### [Stored data]
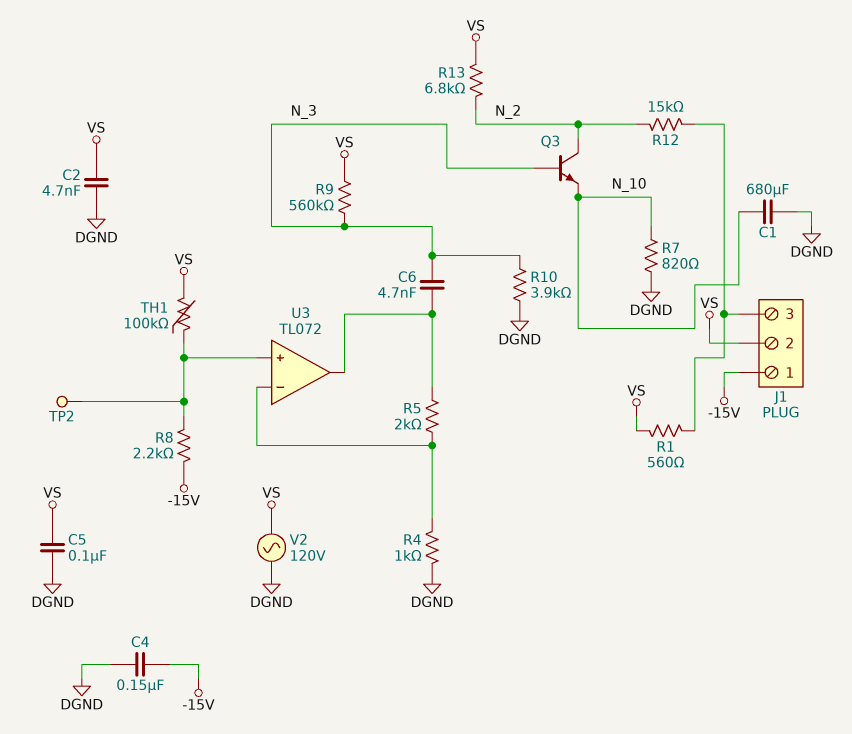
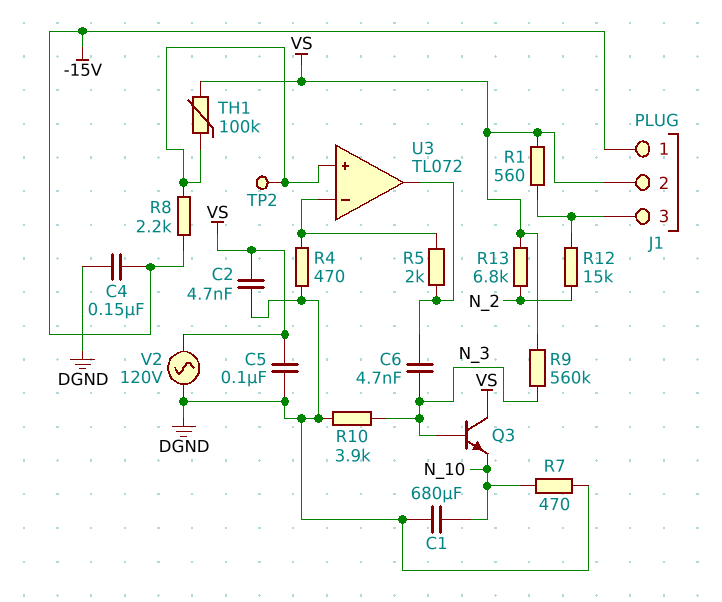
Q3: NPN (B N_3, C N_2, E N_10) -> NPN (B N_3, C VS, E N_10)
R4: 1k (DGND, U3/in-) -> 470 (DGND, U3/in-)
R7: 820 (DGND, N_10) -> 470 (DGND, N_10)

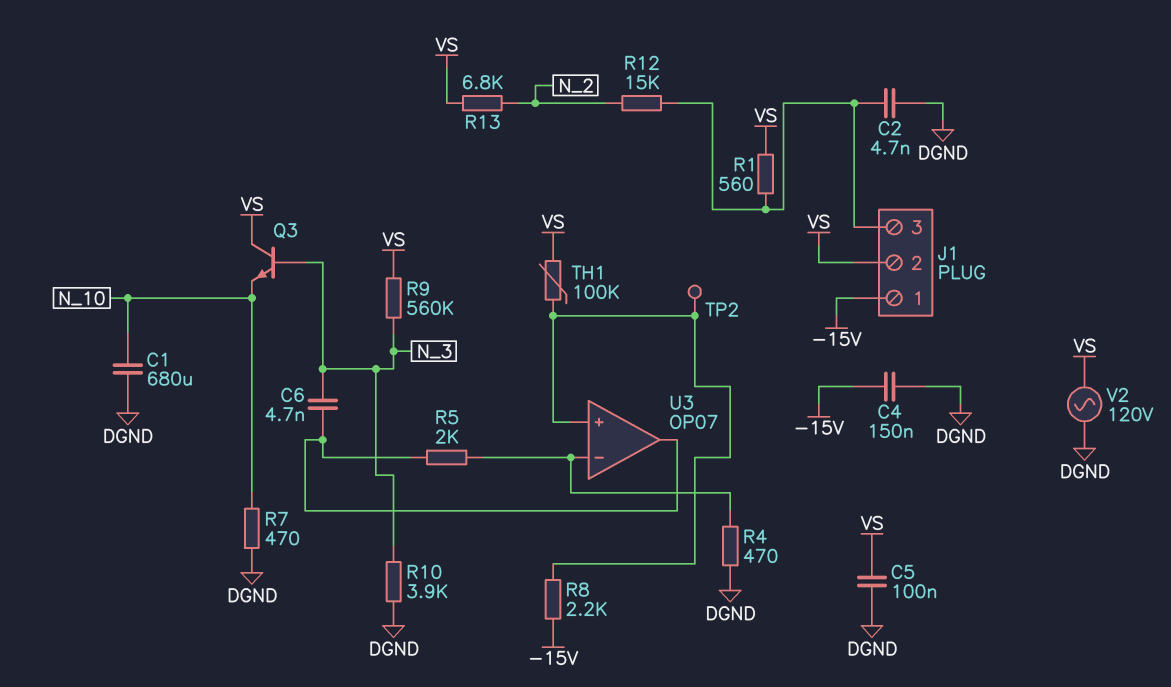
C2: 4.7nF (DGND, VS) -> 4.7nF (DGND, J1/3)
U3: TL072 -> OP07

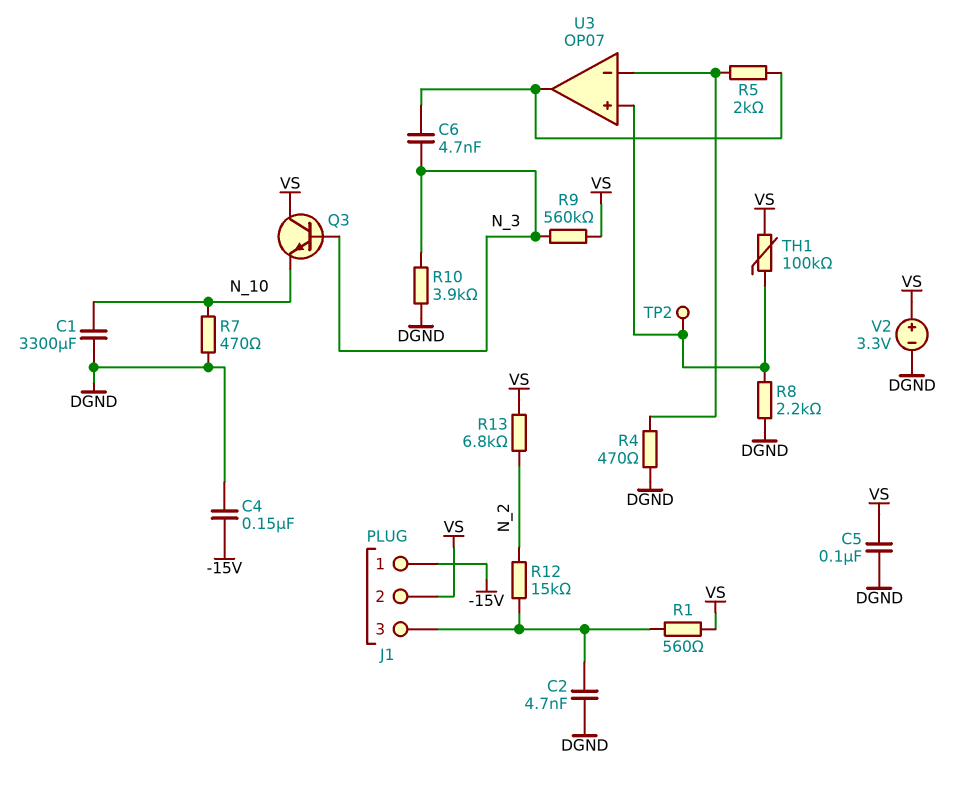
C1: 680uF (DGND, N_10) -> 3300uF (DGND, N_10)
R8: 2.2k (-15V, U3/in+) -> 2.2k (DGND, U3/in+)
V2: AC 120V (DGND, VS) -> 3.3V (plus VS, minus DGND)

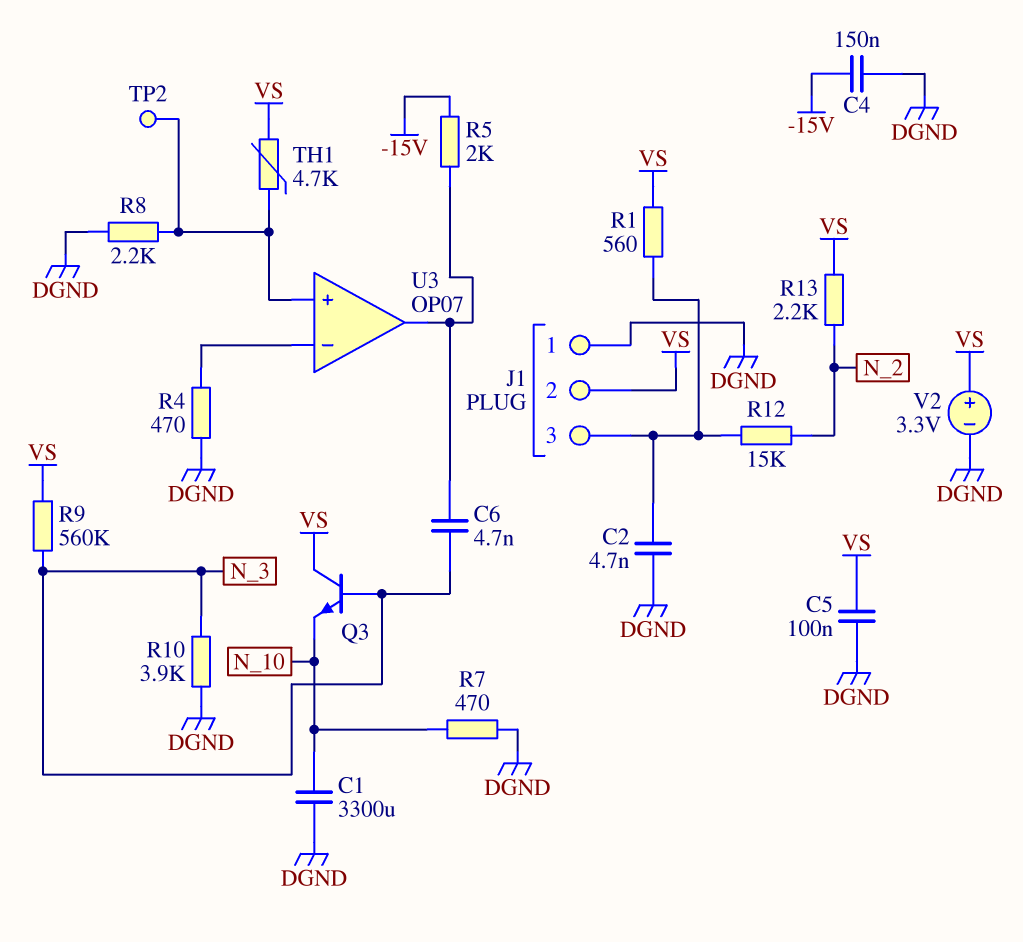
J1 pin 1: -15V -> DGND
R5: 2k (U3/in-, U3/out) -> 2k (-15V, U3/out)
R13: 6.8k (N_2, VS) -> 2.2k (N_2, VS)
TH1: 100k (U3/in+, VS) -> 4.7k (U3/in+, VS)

### [Work to complete]
Please return, exactly and with pictures omitted, the lines from the line holding "C1: 680uF (DGND, N_10) -> 3300uF (DGND, N_10)" through the end of the data above, inclusive.

### [Task response]
C1: 680uF (DGND, N_10) -> 3300uF (DGND, N_10)
R8: 2.2k (-15V, U3/in+) -> 2.2k (DGND, U3/in+)
V2: AC 120V (DGND, VS) -> 3.3V (plus VS, minus DGND)

J1 pin 1: -15V -> DGND
R5: 2k (U3/in-, U3/out) -> 2k (-15V, U3/out)
R13: 6.8k (N_2, VS) -> 2.2k (N_2, VS)
TH1: 100k (U3/in+, VS) -> 4.7k (U3/in+, VS)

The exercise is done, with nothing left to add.